▶ What you will do: List every line in the entries below that contains the string "kern".
Start of Records supplied
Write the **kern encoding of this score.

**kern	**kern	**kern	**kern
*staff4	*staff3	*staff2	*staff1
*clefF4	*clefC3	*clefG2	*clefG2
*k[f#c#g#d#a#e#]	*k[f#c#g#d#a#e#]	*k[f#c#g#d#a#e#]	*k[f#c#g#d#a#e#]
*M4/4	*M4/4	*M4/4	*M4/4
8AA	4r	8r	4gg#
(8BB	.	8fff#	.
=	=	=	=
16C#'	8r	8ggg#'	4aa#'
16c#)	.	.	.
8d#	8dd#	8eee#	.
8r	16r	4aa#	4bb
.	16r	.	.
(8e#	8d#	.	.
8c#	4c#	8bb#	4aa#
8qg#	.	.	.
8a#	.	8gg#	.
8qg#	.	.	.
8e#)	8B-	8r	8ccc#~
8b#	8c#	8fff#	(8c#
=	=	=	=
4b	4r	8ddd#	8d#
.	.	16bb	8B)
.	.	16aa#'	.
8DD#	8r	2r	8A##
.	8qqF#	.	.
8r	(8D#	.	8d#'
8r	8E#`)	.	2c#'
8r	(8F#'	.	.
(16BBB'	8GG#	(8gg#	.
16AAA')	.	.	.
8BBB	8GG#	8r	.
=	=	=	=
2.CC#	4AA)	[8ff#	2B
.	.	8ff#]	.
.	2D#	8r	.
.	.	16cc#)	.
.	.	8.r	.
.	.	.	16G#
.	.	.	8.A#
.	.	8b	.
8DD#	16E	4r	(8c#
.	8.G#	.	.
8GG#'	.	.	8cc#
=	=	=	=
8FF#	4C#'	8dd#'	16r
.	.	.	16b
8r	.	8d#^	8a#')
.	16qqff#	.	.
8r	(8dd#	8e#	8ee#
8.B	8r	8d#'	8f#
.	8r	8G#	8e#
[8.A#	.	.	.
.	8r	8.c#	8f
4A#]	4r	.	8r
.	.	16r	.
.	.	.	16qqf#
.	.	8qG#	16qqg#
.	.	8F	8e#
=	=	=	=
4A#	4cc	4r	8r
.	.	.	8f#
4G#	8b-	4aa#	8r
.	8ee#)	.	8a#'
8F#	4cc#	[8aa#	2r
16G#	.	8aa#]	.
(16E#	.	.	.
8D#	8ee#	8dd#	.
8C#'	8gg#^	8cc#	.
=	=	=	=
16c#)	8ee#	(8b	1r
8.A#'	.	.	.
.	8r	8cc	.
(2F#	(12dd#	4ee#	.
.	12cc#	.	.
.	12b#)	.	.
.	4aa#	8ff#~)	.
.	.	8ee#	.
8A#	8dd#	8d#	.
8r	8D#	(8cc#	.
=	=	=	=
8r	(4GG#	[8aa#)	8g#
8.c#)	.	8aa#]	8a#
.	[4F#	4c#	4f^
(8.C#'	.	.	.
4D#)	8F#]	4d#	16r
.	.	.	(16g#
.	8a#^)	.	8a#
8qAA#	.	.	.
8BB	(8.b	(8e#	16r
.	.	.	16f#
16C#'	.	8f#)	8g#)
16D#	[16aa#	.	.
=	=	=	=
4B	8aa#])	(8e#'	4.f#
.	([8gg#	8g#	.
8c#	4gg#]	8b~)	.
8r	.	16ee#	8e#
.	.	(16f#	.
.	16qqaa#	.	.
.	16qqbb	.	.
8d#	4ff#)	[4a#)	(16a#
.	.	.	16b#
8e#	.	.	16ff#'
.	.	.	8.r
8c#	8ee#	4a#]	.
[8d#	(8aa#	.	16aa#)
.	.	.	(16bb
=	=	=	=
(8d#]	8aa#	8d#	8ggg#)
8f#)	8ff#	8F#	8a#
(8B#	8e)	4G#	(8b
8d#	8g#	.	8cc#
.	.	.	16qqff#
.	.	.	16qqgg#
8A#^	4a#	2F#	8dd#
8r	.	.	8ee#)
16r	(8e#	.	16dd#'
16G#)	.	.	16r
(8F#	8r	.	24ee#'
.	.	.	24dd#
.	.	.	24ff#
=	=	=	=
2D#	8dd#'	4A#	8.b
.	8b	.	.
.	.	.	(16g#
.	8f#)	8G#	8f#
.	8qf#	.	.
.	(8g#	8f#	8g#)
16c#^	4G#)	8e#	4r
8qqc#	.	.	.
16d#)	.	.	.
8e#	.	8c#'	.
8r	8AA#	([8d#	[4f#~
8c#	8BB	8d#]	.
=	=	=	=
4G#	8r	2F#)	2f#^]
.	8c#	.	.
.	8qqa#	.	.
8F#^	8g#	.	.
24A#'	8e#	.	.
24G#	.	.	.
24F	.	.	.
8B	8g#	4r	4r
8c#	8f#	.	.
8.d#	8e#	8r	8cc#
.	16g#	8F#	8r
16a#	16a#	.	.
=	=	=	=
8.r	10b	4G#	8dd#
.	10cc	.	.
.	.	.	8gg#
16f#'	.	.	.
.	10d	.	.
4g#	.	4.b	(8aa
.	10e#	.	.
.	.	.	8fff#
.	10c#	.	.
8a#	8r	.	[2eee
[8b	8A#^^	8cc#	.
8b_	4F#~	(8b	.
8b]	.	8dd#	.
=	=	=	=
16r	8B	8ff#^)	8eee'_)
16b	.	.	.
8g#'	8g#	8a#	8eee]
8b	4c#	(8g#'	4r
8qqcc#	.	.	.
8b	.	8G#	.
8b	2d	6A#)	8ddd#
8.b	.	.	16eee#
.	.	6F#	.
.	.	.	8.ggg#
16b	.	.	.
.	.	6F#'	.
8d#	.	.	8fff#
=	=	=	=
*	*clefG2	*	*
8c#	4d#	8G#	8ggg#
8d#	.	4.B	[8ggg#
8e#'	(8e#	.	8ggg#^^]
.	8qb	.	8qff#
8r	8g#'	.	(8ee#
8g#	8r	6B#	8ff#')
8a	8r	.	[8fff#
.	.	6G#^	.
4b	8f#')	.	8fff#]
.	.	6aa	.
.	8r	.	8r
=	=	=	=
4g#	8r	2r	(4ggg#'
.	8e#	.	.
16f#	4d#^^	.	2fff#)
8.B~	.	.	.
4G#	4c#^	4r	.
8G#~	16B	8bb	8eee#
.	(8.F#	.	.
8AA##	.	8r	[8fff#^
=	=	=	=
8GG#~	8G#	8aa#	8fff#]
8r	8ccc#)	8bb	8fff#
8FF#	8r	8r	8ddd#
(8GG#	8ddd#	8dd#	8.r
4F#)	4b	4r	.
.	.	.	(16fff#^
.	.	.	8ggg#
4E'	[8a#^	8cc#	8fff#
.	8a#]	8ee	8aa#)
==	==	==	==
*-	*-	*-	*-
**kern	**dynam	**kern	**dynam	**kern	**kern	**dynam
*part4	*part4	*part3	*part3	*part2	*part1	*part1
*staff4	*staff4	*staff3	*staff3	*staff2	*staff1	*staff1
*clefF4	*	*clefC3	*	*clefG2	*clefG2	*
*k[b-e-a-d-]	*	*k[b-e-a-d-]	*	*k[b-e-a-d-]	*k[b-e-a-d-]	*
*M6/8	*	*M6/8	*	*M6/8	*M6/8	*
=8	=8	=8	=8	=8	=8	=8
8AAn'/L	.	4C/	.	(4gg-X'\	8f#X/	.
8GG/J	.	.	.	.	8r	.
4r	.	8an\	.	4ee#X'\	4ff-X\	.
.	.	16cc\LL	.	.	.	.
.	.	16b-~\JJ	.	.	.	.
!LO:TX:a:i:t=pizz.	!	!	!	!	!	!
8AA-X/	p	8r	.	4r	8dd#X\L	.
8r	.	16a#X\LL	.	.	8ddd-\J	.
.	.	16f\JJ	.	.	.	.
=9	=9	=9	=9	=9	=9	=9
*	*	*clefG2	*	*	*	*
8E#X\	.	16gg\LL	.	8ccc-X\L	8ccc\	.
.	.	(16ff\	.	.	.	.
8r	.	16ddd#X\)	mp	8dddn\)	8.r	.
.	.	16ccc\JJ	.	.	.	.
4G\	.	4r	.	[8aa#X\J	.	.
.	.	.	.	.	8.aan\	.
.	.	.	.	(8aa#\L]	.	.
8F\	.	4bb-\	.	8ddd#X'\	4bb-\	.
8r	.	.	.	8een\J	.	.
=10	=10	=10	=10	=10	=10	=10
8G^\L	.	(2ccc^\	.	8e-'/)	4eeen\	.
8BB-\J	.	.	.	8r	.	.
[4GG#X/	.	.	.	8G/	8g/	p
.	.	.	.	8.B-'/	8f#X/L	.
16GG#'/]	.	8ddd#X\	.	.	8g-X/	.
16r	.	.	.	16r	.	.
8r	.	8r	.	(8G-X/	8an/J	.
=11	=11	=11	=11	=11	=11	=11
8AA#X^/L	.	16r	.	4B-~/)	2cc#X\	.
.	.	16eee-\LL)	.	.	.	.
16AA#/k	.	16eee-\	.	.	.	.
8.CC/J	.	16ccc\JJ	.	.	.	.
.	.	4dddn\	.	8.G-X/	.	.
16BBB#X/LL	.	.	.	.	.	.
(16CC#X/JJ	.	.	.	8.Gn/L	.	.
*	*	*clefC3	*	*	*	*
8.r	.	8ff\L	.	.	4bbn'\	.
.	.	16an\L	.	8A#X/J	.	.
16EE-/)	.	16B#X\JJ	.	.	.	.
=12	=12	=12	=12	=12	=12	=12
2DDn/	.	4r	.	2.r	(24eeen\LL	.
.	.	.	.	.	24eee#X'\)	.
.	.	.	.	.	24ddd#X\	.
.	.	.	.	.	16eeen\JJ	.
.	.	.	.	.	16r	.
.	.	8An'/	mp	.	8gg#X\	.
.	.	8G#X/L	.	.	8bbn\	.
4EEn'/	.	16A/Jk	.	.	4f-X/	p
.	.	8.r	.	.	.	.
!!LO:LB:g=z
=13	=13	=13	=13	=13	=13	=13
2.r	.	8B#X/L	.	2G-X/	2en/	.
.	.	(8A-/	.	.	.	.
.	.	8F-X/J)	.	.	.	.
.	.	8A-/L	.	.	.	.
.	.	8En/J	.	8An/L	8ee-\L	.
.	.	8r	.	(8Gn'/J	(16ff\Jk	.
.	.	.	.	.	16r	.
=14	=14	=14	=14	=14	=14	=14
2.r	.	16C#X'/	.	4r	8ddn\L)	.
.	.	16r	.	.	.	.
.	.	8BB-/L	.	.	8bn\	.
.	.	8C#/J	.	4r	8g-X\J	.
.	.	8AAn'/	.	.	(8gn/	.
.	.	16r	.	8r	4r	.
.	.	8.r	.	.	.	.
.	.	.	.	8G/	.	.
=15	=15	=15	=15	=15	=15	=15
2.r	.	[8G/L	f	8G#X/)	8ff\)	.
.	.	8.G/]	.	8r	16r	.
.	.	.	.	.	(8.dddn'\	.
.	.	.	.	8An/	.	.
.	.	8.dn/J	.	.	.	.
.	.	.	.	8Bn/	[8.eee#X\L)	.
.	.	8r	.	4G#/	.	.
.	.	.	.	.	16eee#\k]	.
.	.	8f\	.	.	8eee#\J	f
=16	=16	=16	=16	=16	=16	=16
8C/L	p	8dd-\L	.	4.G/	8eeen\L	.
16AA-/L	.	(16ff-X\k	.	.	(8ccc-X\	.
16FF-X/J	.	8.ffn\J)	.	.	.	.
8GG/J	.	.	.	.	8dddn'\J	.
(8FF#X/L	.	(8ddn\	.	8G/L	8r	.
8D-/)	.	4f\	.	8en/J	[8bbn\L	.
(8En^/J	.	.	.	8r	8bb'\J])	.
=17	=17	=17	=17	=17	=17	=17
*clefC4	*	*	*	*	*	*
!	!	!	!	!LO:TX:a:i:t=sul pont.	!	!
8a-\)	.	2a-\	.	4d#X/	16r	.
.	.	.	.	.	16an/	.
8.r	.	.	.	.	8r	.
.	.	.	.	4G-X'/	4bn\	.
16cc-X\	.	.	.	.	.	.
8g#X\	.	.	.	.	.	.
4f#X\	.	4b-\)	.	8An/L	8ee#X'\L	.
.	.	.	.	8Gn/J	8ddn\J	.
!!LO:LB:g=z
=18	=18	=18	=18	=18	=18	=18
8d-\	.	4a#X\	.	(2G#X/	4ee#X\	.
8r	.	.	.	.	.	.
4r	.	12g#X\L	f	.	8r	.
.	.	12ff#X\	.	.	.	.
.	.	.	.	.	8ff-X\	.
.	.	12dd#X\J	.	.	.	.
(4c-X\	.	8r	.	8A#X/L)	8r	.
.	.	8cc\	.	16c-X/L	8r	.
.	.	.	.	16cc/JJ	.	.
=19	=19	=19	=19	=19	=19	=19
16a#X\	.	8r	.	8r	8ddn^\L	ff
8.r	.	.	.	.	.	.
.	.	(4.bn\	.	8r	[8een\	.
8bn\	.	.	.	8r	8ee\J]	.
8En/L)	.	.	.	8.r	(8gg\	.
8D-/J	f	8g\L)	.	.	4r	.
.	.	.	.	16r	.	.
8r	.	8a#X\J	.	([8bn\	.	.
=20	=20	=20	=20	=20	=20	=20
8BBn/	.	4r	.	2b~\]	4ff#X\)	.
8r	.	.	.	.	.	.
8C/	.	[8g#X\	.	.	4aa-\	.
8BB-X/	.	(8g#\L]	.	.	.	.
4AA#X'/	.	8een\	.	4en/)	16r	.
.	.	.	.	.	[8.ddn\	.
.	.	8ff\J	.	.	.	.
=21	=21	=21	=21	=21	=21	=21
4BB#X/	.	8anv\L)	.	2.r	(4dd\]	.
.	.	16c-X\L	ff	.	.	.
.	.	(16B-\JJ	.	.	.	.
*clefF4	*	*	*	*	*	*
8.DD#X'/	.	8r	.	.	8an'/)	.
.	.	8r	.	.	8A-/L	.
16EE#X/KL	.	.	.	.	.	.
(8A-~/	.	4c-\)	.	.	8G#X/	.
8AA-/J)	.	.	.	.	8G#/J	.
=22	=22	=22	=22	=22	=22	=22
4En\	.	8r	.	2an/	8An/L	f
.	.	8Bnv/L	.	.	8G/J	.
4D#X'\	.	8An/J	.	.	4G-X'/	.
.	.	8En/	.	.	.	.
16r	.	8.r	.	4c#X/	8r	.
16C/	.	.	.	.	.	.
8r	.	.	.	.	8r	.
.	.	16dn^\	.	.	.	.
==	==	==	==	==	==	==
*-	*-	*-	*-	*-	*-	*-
End of Records supplied
▶ Task solution:
Write the **kern encoding of this score.
**kern	**kern	**kern	**kern
**kern	**dynam	**kern	**dynam	**kern	**kern	**dynam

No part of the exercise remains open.